* _DATA LISTING_
--

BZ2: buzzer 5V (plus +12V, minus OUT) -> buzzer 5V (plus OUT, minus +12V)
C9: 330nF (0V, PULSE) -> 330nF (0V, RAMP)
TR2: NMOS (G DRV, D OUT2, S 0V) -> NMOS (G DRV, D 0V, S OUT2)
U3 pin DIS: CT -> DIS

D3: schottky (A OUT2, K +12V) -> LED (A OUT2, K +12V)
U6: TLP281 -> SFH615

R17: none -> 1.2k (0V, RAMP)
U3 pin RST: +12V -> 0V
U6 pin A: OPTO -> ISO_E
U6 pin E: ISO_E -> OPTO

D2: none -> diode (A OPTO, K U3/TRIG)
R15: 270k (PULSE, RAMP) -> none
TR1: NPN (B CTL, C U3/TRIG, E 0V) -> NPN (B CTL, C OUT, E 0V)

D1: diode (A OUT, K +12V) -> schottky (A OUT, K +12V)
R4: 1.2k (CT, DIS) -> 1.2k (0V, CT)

--

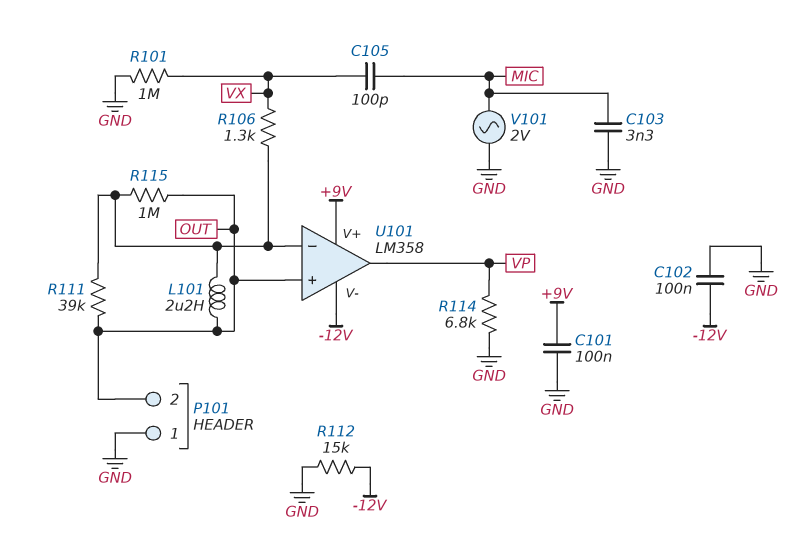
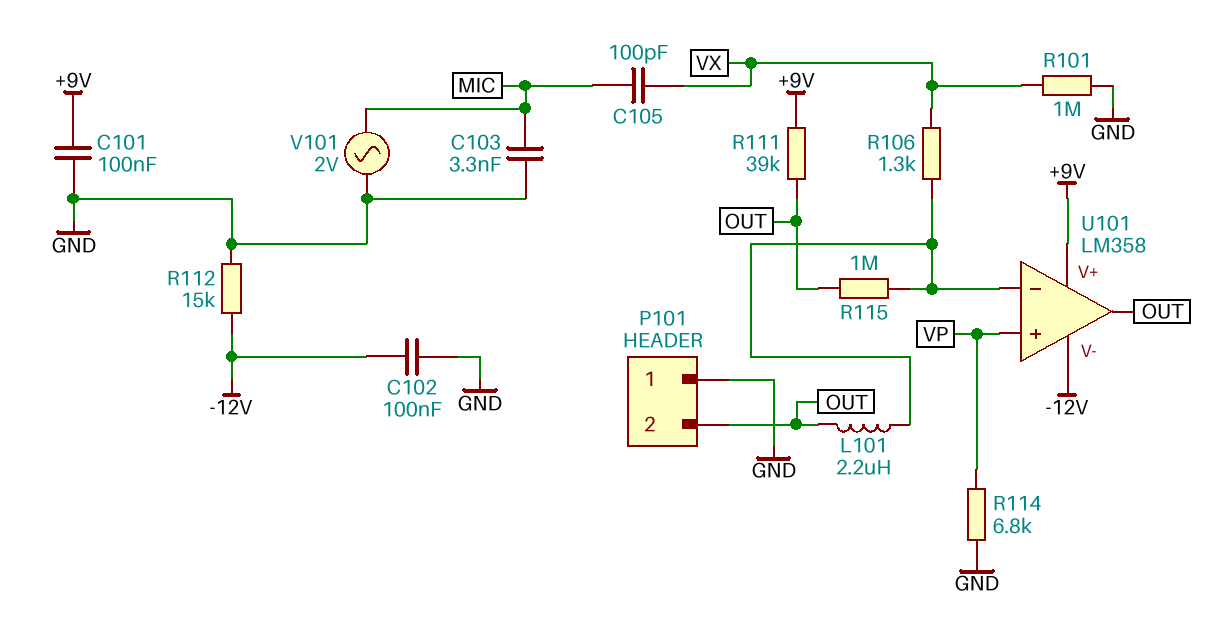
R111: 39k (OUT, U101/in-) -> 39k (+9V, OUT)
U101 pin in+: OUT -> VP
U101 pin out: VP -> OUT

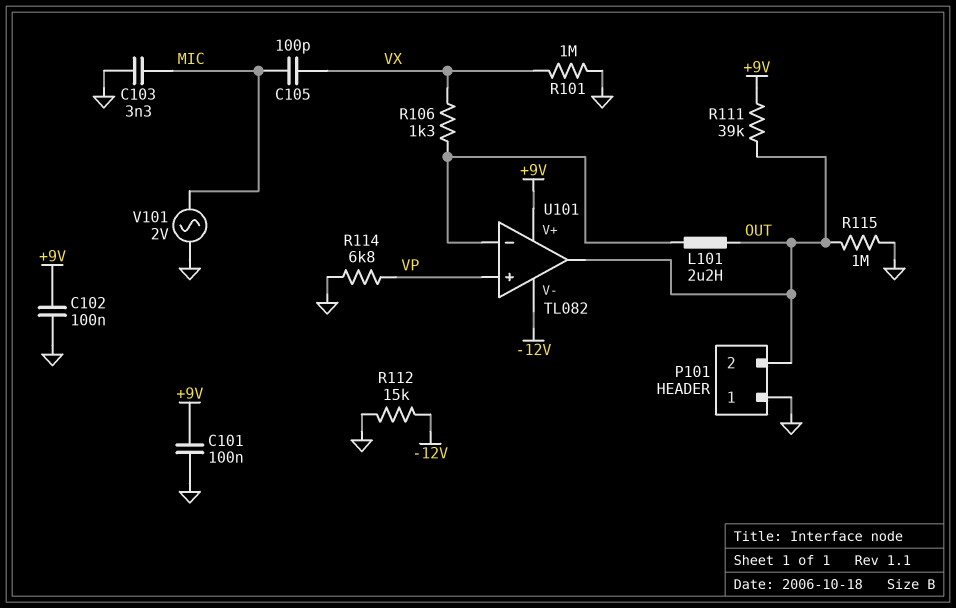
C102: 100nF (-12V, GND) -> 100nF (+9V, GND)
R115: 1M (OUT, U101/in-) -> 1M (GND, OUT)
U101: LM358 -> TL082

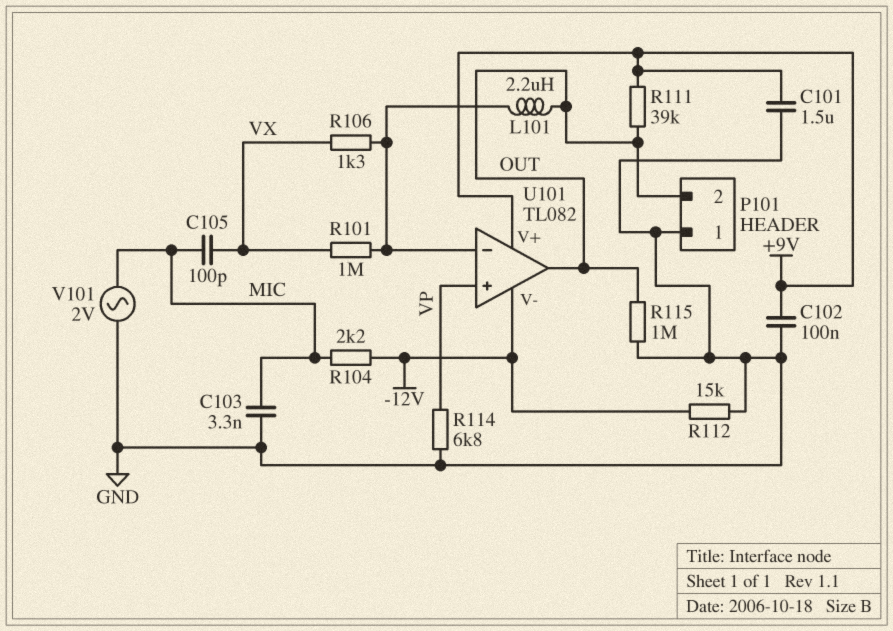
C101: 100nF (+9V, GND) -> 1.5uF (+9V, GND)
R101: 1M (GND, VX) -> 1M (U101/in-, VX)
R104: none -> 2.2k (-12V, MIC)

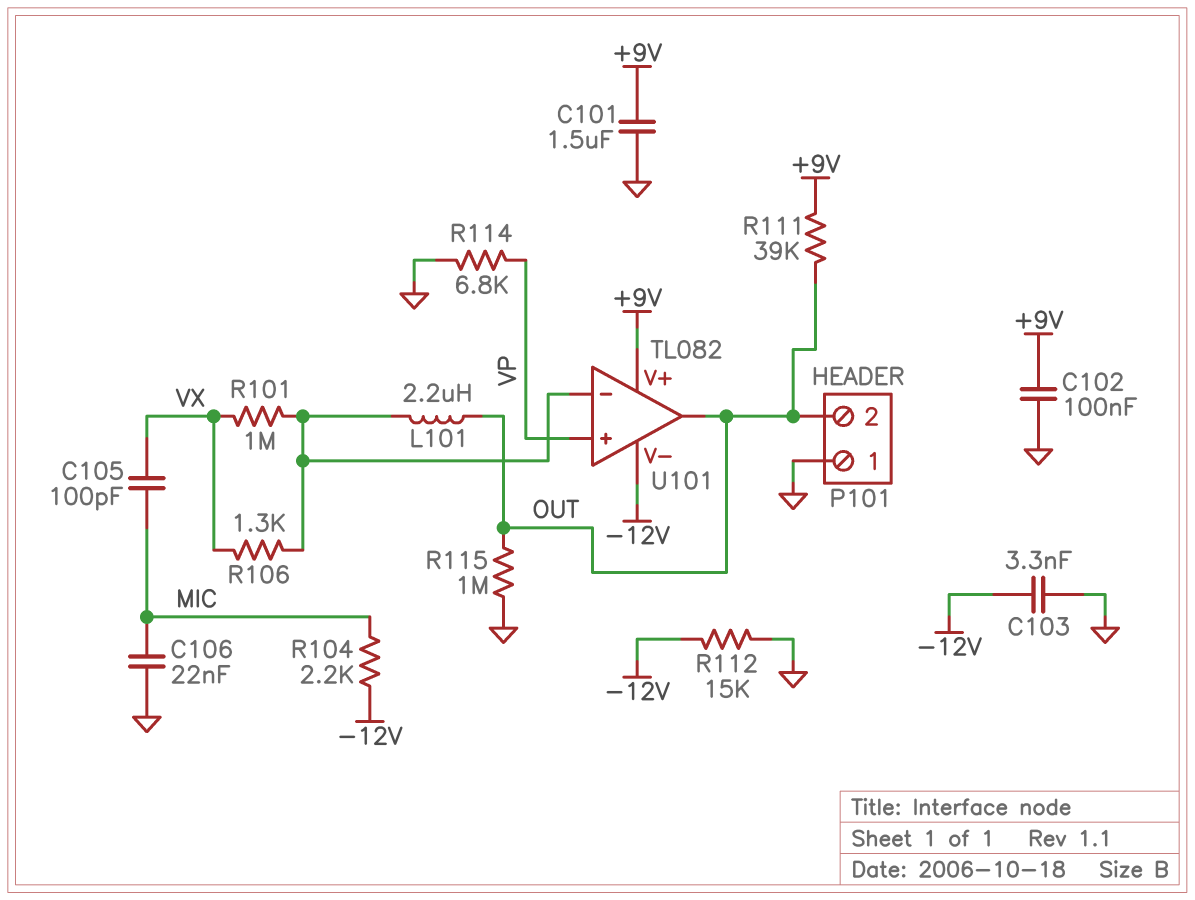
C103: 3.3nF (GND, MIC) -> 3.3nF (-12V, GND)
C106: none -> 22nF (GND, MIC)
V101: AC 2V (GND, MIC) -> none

--

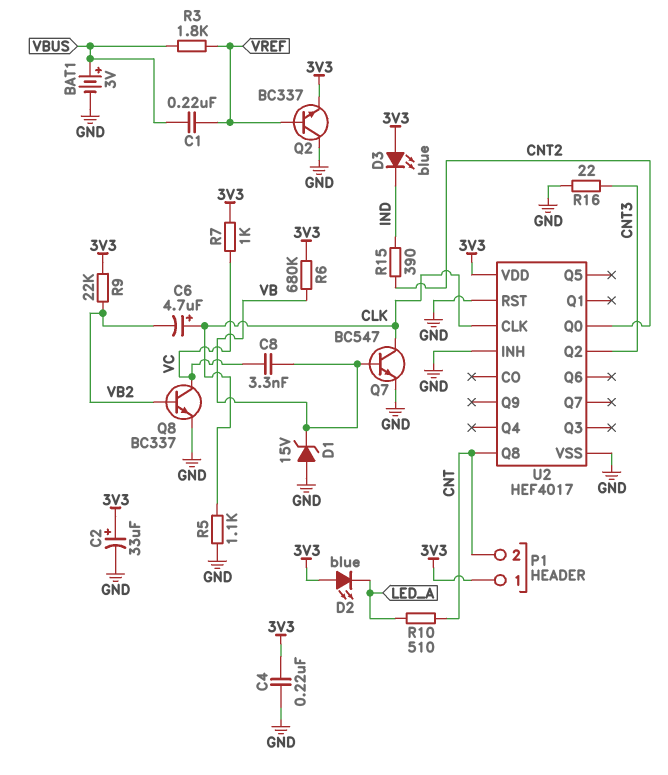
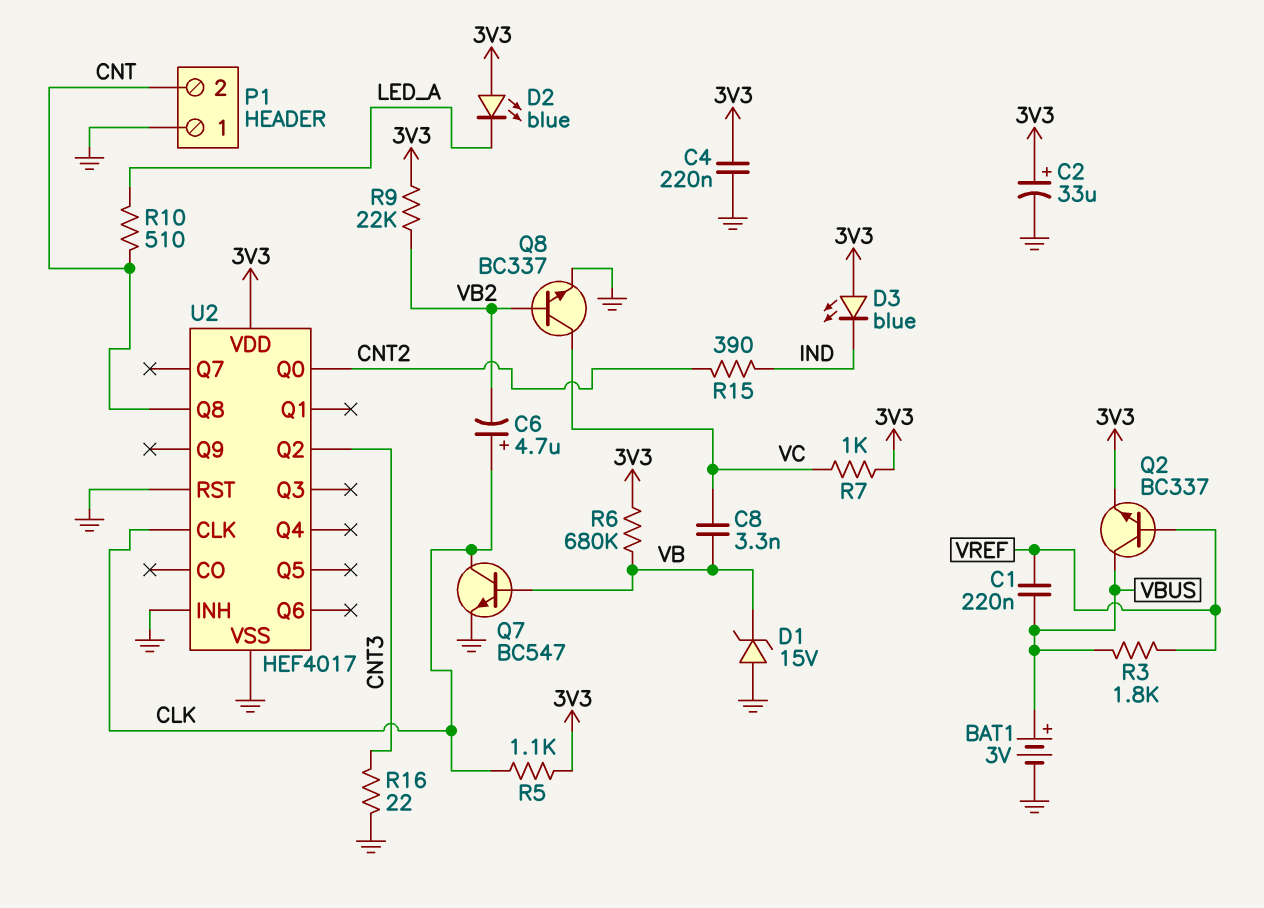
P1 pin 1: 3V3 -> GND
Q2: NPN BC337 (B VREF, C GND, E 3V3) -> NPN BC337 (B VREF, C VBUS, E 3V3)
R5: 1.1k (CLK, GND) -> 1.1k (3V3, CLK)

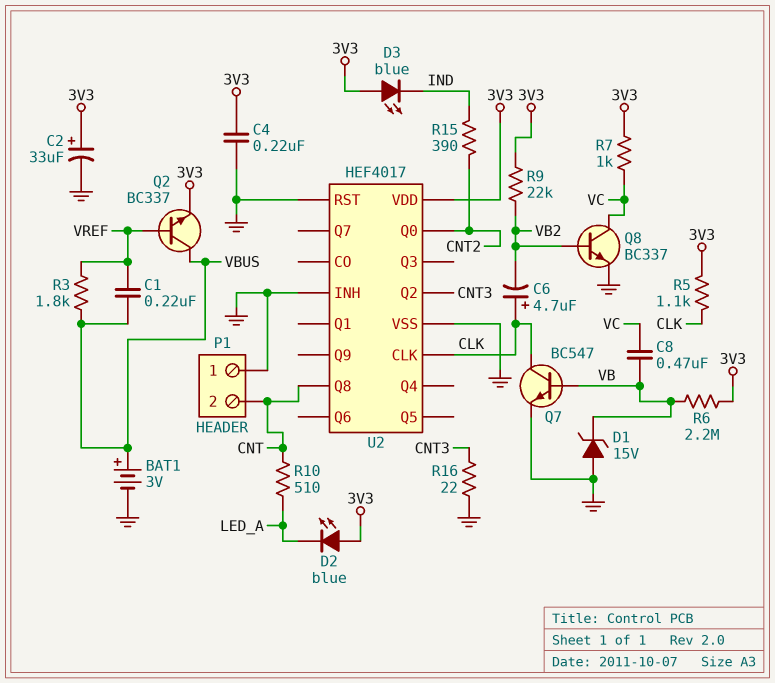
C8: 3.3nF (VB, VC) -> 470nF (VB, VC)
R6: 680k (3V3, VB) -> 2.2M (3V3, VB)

--

* _TASK PROMPT_
Only the lines of the listing above from the one with "P1 pin 1: 3V3 -> GND" through the one with "R6: 680k (3V3, VB) -> 2.2M (3V3, VB)" should be output, exactly, with both ends kept and pictures left out.

* _EXERCISE SOLUTION_
P1 pin 1: 3V3 -> GND
Q2: NPN BC337 (B VREF, C GND, E 3V3) -> NPN BC337 (B VREF, C VBUS, E 3V3)
R5: 1.1k (CLK, GND) -> 1.1k (3V3, CLK)

C8: 3.3nF (VB, VC) -> 470nF (VB, VC)
R6: 680k (3V3, VB) -> 2.2M (3V3, VB)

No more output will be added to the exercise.